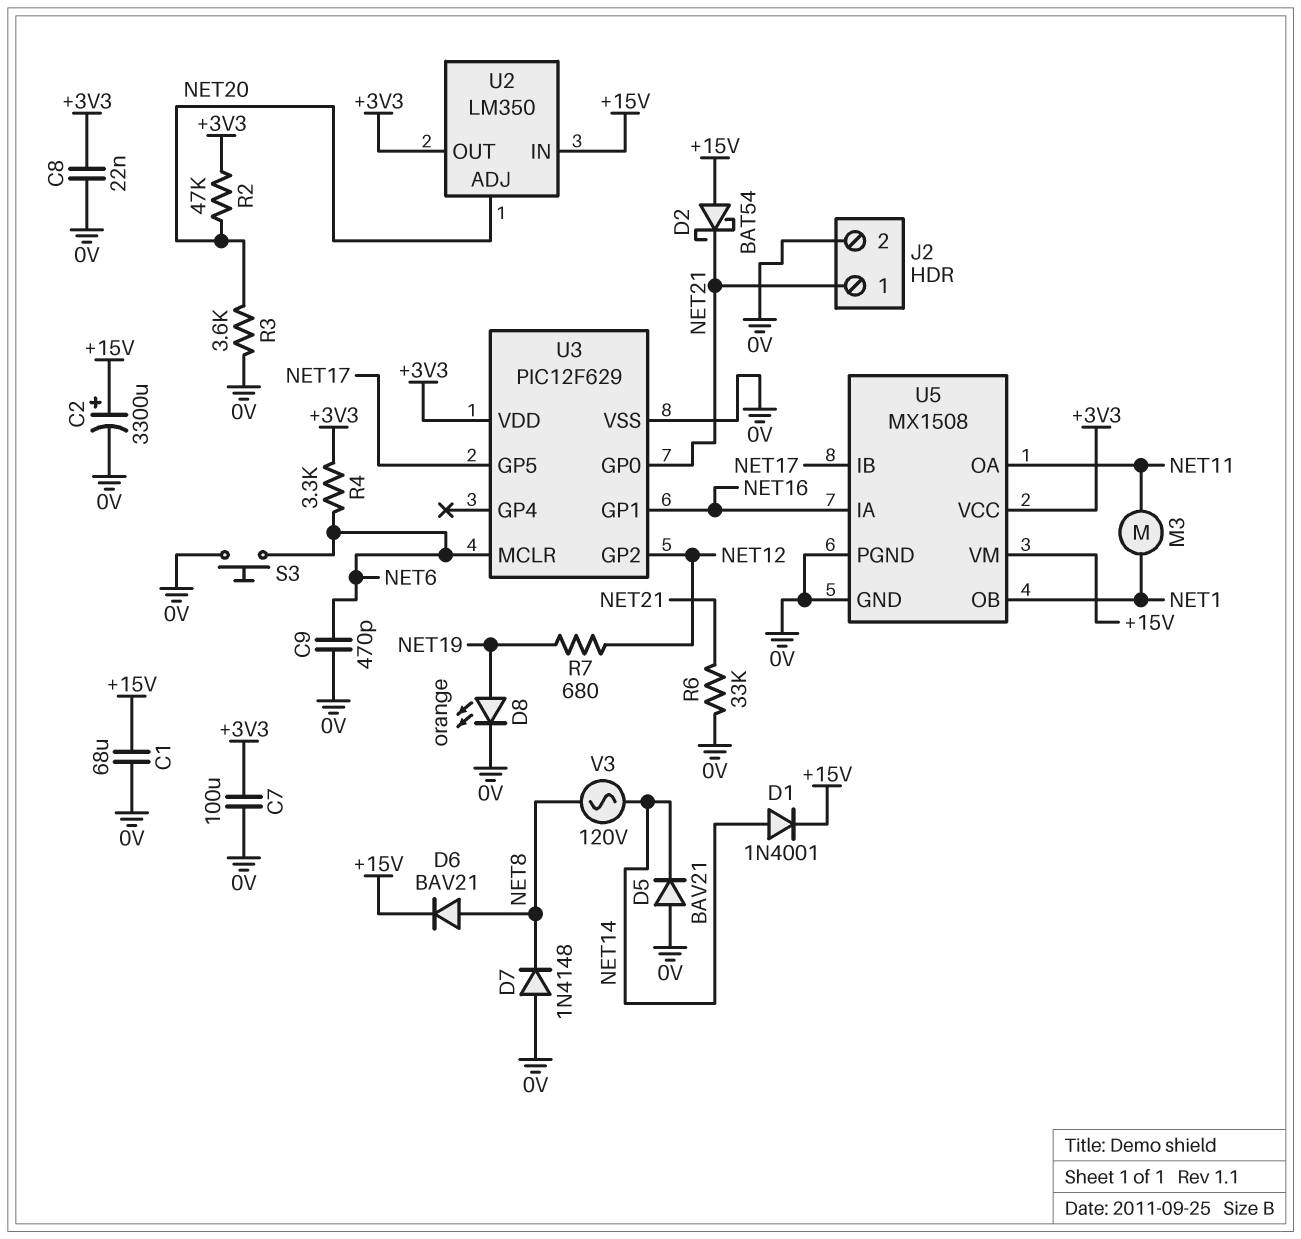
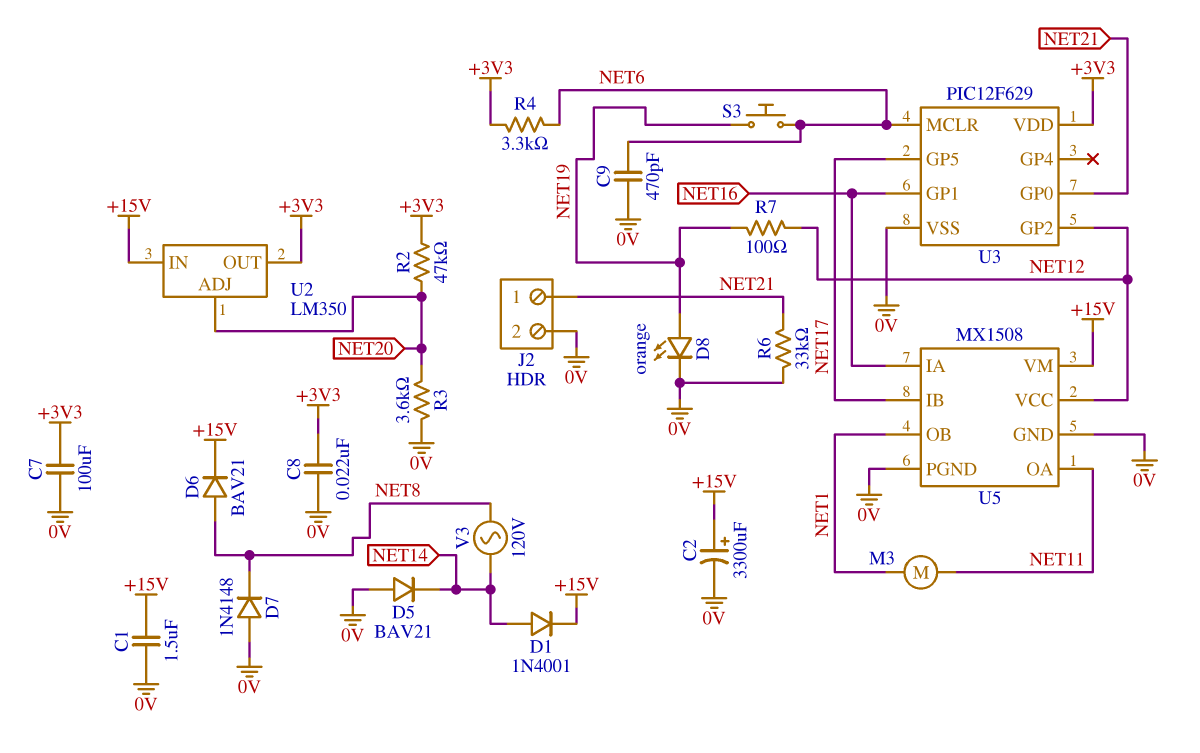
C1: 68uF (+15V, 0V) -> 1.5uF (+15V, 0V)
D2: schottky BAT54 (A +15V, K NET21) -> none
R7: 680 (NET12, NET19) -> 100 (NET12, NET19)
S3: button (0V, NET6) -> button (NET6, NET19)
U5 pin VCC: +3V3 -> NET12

———

## How to complete this task
With the pictures removed, return all the entries exactly.

## Expected answer
C1: 68uF (+15V, 0V) -> 1.5uF (+15V, 0V)
D2: schottky BAT54 (A +15V, K NET21) -> none
R7: 680 (NET12, NET19) -> 100 (NET12, NET19)
S3: button (0V, NET6) -> button (NET6, NET19)
U5 pin VCC: +3V3 -> NET12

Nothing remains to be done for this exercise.